"""
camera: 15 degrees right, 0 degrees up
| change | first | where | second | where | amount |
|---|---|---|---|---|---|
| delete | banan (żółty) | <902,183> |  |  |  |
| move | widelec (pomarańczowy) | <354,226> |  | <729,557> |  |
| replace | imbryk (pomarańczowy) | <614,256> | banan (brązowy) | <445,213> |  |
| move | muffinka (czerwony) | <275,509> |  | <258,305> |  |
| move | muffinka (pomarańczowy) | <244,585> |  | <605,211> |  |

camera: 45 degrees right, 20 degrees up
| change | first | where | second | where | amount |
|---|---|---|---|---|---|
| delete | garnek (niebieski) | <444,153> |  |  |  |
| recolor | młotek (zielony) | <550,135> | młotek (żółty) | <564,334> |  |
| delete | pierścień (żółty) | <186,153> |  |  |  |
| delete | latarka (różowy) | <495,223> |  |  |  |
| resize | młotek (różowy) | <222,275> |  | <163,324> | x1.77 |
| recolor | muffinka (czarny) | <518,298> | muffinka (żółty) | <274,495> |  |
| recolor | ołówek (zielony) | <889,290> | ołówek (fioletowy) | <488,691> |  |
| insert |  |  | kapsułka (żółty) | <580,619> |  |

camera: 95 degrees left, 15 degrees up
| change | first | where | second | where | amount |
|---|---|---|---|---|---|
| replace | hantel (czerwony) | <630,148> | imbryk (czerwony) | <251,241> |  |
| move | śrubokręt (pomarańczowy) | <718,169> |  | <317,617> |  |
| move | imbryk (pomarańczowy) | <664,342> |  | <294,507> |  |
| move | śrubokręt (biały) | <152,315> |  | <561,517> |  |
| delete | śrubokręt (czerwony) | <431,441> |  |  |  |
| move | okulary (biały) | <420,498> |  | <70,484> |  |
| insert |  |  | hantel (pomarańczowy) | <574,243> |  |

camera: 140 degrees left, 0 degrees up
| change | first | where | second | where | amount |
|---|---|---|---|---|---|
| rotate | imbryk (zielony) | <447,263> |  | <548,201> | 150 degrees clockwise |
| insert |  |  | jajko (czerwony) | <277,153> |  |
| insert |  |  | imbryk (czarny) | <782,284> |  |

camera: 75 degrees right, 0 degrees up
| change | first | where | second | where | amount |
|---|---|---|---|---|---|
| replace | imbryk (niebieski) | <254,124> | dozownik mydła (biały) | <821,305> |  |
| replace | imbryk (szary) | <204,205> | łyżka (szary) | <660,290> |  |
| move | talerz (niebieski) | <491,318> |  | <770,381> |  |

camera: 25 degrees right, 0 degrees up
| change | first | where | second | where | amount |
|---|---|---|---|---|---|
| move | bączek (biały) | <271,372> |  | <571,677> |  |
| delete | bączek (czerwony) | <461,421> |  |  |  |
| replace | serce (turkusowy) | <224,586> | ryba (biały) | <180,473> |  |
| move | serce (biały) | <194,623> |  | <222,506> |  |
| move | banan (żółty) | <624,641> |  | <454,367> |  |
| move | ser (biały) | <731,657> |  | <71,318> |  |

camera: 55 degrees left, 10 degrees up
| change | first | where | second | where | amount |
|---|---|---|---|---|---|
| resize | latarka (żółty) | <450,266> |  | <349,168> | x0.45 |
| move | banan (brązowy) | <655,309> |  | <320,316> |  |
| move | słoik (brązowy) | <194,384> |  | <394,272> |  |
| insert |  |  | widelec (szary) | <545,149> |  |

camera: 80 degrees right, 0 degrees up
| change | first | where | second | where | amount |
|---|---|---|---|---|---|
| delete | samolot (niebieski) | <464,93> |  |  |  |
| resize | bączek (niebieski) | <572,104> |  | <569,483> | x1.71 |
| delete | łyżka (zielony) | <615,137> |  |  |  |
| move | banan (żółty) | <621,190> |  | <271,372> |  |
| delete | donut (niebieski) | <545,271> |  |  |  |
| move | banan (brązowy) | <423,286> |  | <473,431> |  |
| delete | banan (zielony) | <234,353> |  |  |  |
"""
● **WORK INSTRUCTION**
The records above need to be returned in full, with nothing altered.

● **SOLUTION BELOW**
camera: 15 degrees right, 0 degrees up
| change | first | where | second | where | amount |
|---|---|---|---|---|---|
| delete | banan (żółty) | <902,183> |  |  |  |
| move | widelec (pomarańczowy) | <354,226> |  | <729,557> |  |
| replace | imbryk (pomarańczowy) | <614,256> | banan (brązowy) | <445,213> |  |
| move | muffinka (czerwony) | <275,509> |  | <258,305> |  |
| move | muffinka (pomarańczowy) | <244,585> |  | <605,211> |  |

camera: 45 degrees right, 20 degrees up
| change | first | where | second | where | amount |
|---|---|---|---|---|---|
| delete | garnek (niebieski) | <444,153> |  |  |  |
| recolor | młotek (zielony) | <550,135> | młotek (żółty) | <564,334> |  |
| delete | pierścień (żółty) | <186,153> |  |  |  |
| delete | latarka (różowy) | <495,223> |  |  |  |
| resize | młotek (różowy) | <222,275> |  | <163,324> | x1.77 |
| recolor | muffinka (czarny) | <518,298> | muffinka (żółty) | <274,495> |  |
| recolor | ołówek (zielony) | <889,290> | ołówek (fioletowy) | <488,691> |  |
| insert |  |  | kapsułka (żółty) | <580,619> |  |

camera: 95 degrees left, 15 degrees up
| change | first | where | second | where | amount |
|---|---|---|---|---|---|
| replace | hantel (czerwony) | <630,148> | imbryk (czerwony) | <251,241> |  |
| move | śrubokręt (pomarańczowy) | <718,169> |  | <317,617> |  |
| move | imbryk (pomarańczowy) | <664,342> |  | <294,507> |  |
| move | śrubokręt (biały) | <152,315> |  | <561,517> |  |
| delete | śrubokręt (czerwony) | <431,441> |  |  |  |
| move | okulary (biały) | <420,498> |  | <70,484> |  |
| insert |  |  | hantel (pomarańczowy) | <574,243> |  |

camera: 140 degrees left, 0 degrees up
| change | first | where | second | where | amount |
|---|---|---|---|---|---|
| rotate | imbryk (zielony) | <447,263> |  | <548,201> | 150 degrees clockwise |
| insert |  |  | jajko (czerwony) | <277,153> |  |
| insert |  |  | imbryk (czarny) | <782,284> |  |

camera: 75 degrees right, 0 degrees up
| change | first | where | second | where | amount |
|---|---|---|---|---|---|
| replace | imbryk (niebieski) | <254,124> | dozownik mydła (biały) | <821,305> |  |
| replace | imbryk (szary) | <204,205> | łyżka (szary) | <660,290> |  |
| move | talerz (niebieski) | <491,318> |  | <770,381> |  |

camera: 25 degrees right, 0 degrees up
| change | first | where | second | where | amount |
|---|---|---|---|---|---|
| move | bączek (biały) | <271,372> |  | <571,677> |  |
| delete | bączek (czerwony) | <461,421> |  |  |  |
| replace | serce (turkusowy) | <224,586> | ryba (biały) | <180,473> |  |
| move | serce (biały) | <194,623> |  | <222,506> |  |
| move | banan (żółty) | <624,641> |  | <454,367> |  |
| move | ser (biały) | <731,657> |  | <71,318> |  |

camera: 55 degrees left, 10 degrees up
| change | first | where | second | where | amount |
|---|---|---|---|---|---|
| resize | latarka (żółty) | <450,266> |  | <349,168> | x0.45 |
| move | banan (brązowy) | <655,309> |  | <320,316> |  |
| move | słoik (brązowy) | <194,384> |  | <394,272> |  |
| insert |  |  | widelec (szary) | <545,149> |  |

camera: 80 degrees right, 0 degrees up
| change | first | where | second | where | amount |
|---|---|---|---|---|---|
| delete | samolot (niebieski) | <464,93> |  |  |  |
| resize | bączek (niebieski) | <572,104> |  | <569,483> | x1.71 |
| delete | łyżka (zielony) | <615,137> |  |  |  |
| move | banan (żółty) | <621,190> |  | <271,372> |  |
| delete | donut (niebieski) | <545,271> |  |  |  |
| move | banan (brązowy) | <423,286> |  | <473,431> |  |
| delete | banan (zielony) | <234,353> |  |  |  |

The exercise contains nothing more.